Start of Block
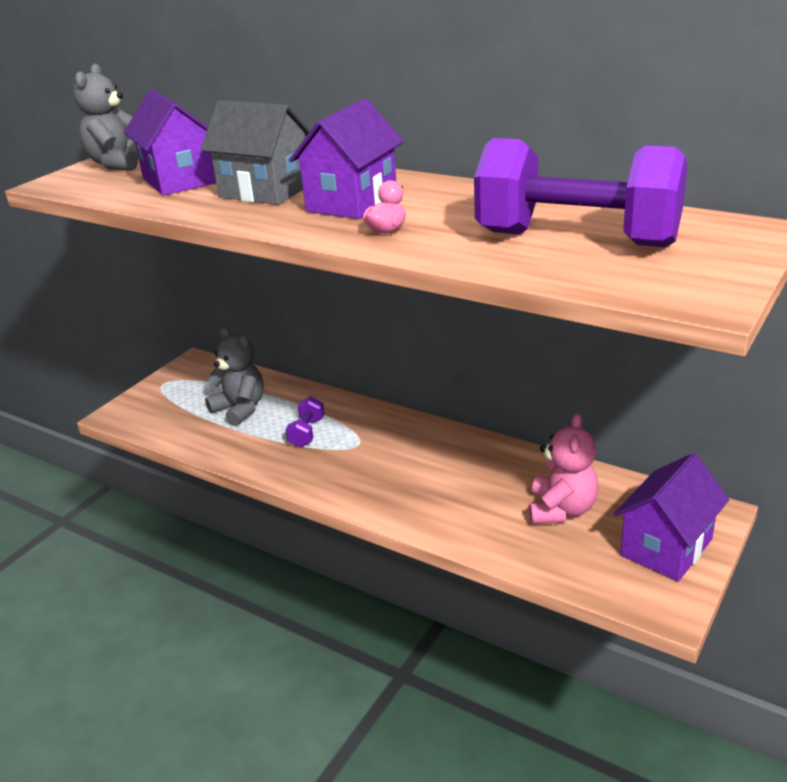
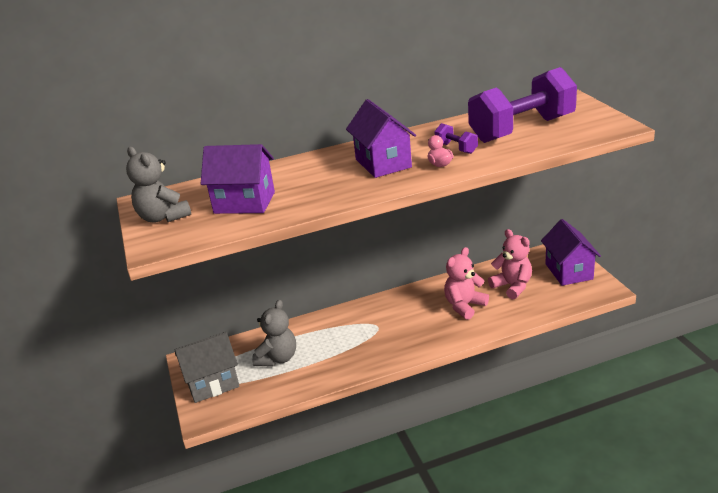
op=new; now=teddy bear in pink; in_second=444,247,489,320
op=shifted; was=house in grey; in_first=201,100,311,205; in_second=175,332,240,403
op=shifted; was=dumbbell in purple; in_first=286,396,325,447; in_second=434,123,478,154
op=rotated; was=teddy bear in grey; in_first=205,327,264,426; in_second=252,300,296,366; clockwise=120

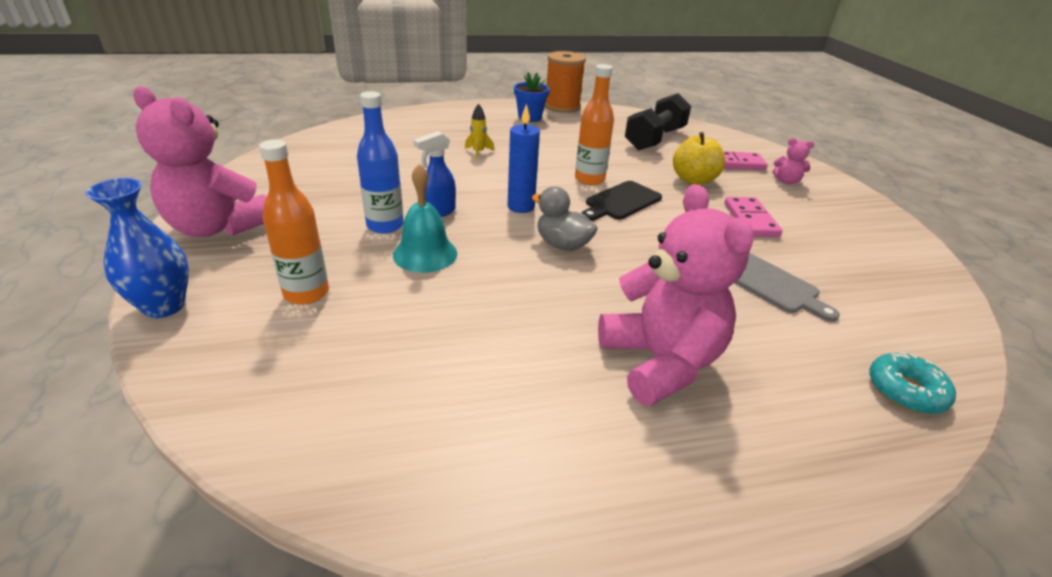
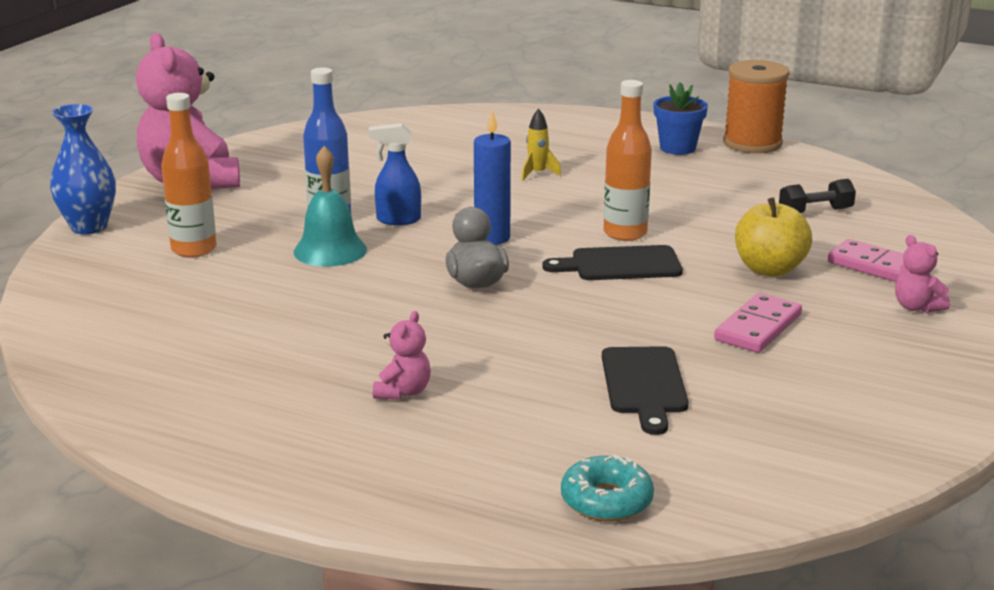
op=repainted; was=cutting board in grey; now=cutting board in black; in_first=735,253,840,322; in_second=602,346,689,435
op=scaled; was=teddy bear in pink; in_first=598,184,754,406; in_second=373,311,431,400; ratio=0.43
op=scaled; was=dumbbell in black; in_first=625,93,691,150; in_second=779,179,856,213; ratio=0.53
End of Block
Start of Block
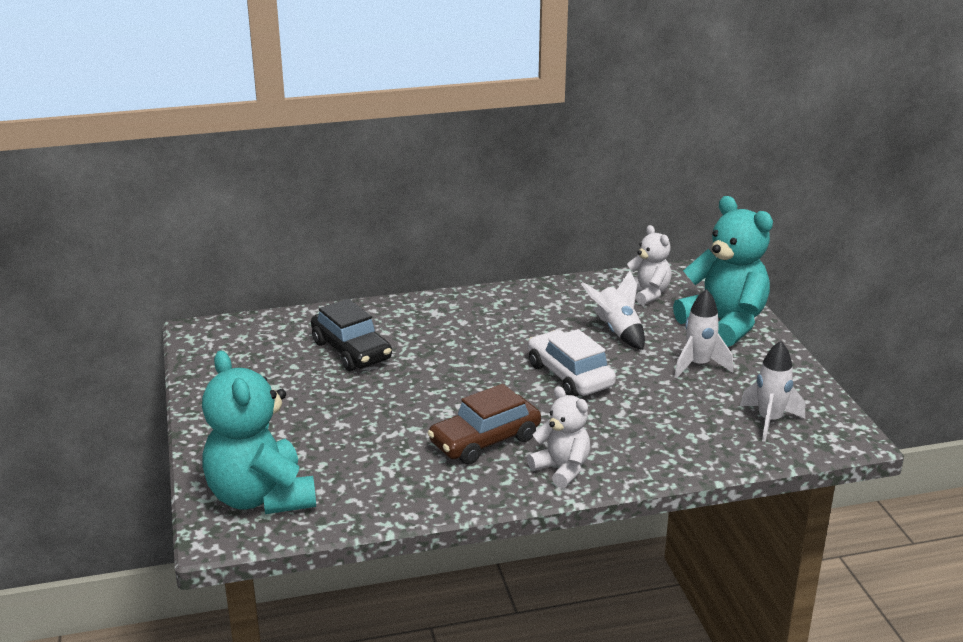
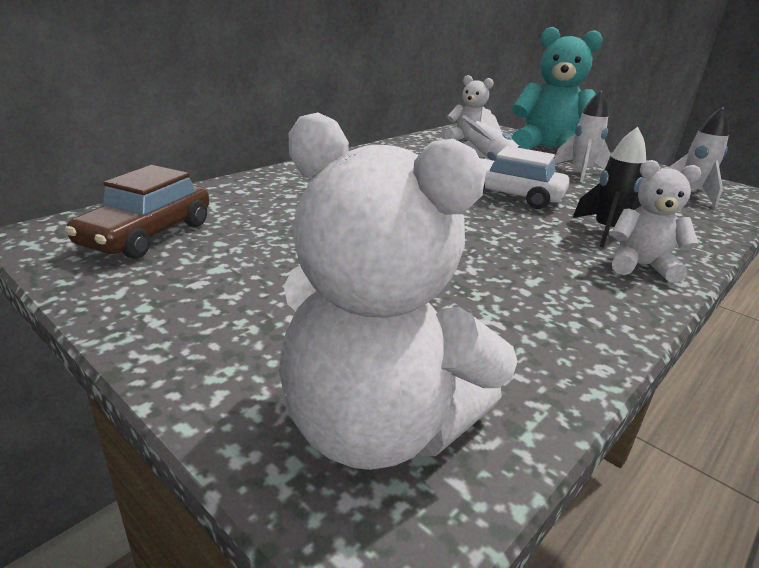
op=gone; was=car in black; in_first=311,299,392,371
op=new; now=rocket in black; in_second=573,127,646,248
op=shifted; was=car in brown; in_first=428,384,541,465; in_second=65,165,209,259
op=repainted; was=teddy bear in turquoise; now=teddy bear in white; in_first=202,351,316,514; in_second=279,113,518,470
End of Block
## [WHAT YOU WILL DO]
Every line above from the line with "op=gone; was=car in" to the line with "op=repainted; was=teddy bear", both included, must be reproduced exactly, and no other line may appear.

## [WRITTEN REPLY]
op=gone; was=car in black; in_first=311,299,392,371
op=new; now=rocket in black; in_second=573,127,646,248
op=shifted; was=car in brown; in_first=428,384,541,465; in_second=65,165,209,259
op=repainted; was=teddy bear in turquoise; now=teddy bear in white; in_first=202,351,316,514; in_second=279,113,518,470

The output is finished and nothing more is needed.